What the task requires :: Each record below should appear again exactly as written.

Object transformation records:
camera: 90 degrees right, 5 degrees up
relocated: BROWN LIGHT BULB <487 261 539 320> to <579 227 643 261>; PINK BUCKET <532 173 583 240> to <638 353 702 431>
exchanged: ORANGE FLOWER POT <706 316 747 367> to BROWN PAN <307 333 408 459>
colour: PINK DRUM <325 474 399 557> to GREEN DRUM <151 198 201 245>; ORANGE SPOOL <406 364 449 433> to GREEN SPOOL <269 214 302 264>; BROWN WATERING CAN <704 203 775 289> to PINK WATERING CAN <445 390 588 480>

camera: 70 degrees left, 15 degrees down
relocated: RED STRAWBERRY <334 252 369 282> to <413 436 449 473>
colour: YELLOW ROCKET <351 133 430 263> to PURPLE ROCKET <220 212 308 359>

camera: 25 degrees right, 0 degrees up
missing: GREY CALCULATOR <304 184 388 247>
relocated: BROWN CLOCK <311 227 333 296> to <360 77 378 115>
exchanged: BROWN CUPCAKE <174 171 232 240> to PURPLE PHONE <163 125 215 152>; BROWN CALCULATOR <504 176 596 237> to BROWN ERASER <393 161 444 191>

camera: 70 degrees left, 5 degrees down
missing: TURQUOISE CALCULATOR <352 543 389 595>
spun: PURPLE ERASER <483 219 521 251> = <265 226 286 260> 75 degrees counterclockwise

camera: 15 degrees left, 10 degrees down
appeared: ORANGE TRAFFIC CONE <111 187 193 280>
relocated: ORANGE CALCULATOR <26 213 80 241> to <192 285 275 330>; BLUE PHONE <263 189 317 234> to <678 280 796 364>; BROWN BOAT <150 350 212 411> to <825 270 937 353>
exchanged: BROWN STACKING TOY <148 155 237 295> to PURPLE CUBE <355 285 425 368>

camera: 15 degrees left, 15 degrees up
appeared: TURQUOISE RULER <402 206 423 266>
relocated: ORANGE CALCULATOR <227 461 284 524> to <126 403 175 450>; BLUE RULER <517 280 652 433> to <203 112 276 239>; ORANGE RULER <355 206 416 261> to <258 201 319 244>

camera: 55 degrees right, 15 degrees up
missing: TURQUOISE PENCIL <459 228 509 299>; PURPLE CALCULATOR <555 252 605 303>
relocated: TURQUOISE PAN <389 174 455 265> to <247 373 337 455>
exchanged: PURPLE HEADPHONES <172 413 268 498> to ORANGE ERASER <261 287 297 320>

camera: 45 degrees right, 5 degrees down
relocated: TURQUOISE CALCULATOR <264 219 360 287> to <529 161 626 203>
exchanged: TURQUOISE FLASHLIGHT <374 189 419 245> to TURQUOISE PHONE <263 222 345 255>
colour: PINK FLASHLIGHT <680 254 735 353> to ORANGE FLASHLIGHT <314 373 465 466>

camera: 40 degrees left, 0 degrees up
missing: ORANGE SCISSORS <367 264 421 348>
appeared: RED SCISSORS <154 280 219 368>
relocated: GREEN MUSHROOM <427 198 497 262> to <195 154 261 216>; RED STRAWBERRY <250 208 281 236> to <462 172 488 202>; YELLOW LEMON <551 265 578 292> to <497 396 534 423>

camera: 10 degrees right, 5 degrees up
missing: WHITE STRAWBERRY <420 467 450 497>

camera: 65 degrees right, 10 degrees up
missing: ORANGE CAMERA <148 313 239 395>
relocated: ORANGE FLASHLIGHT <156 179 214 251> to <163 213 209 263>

Final answer ::
camera: 90 degrees right, 5 degrees up
relocated: BROWN LIGHT BULB <487 261 539 320> to <579 227 643 261>; PINK BUCKET <532 173 583 240> to <638 353 702 431>
exchanged: ORANGE FLOWER POT <706 316 747 367> to BROWN PAN <307 333 408 459>
colour: PINK DRUM <325 474 399 557> to GREEN DRUM <151 198 201 245>; ORANGE SPOOL <406 364 449 433> to GREEN SPOOL <269 214 302 264>; BROWN WATERING CAN <704 203 775 289> to PINK WATERING CAN <445 390 588 480>

camera: 70 degrees left, 15 degrees down
relocated: RED STRAWBERRY <334 252 369 282> to <413 436 449 473>
colour: YELLOW ROCKET <351 133 430 263> to PURPLE ROCKET <220 212 308 359>

camera: 25 degrees right, 0 degrees up
missing: GREY CALCULATOR <304 184 388 247>
relocated: BROWN CLOCK <311 227 333 296> to <360 77 378 115>
exchanged: BROWN CUPCAKE <174 171 232 240> to PURPLE PHONE <163 125 215 152>; BROWN CALCULATOR <504 176 596 237> to BROWN ERASER <393 161 444 191>

camera: 70 degrees left, 5 degrees down
missing: TURQUOISE CALCULATOR <352 543 389 595>
spun: PURPLE ERASER <483 219 521 251> = <265 226 286 260> 75 degrees counterclockwise

camera: 15 degrees left, 10 degrees down
appeared: ORANGE TRAFFIC CONE <111 187 193 280>
relocated: ORANGE CALCULATOR <26 213 80 241> to <192 285 275 330>; BLUE PHONE <263 189 317 234> to <678 280 796 364>; BROWN BOAT <150 350 212 411> to <825 270 937 353>
exchanged: BROWN STACKING TOY <148 155 237 295> to PURPLE CUBE <355 285 425 368>

camera: 15 degrees left, 15 degrees up
appeared: TURQUOISE RULER <402 206 423 266>
relocated: ORANGE CALCULATOR <227 461 284 524> to <126 403 175 450>; BLUE RULER <517 280 652 433> to <203 112 276 239>; ORANGE RULER <355 206 416 261> to <258 201 319 244>

camera: 55 degrees right, 15 degrees up
missing: TURQUOISE PENCIL <459 228 509 299>; PURPLE CALCULATOR <555 252 605 303>
relocated: TURQUOISE PAN <389 174 455 265> to <247 373 337 455>
exchanged: PURPLE HEADPHONES <172 413 268 498> to ORANGE ERASER <261 287 297 320>

camera: 45 degrees right, 5 degrees down
relocated: TURQUOISE CALCULATOR <264 219 360 287> to <529 161 626 203>
exchanged: TURQUOISE FLASHLIGHT <374 189 419 245> to TURQUOISE PHONE <263 222 345 255>
colour: PINK FLASHLIGHT <680 254 735 353> to ORANGE FLASHLIGHT <314 373 465 466>

camera: 40 degrees left, 0 degrees up
missing: ORANGE SCISSORS <367 264 421 348>
appeared: RED SCISSORS <154 280 219 368>
relocated: GREEN MUSHROOM <427 198 497 262> to <195 154 261 216>; RED STRAWBERRY <250 208 281 236> to <462 172 488 202>; YELLOW LEMON <551 265 578 292> to <497 396 534 423>

camera: 10 degrees right, 5 degrees up
missing: WHITE STRAWBERRY <420 467 450 497>

camera: 65 degrees right, 10 degrees up
missing: ORANGE CAMERA <148 313 239 395>
relocated: ORANGE FLASHLIGHT <156 179 214 251> to <163 213 209 263>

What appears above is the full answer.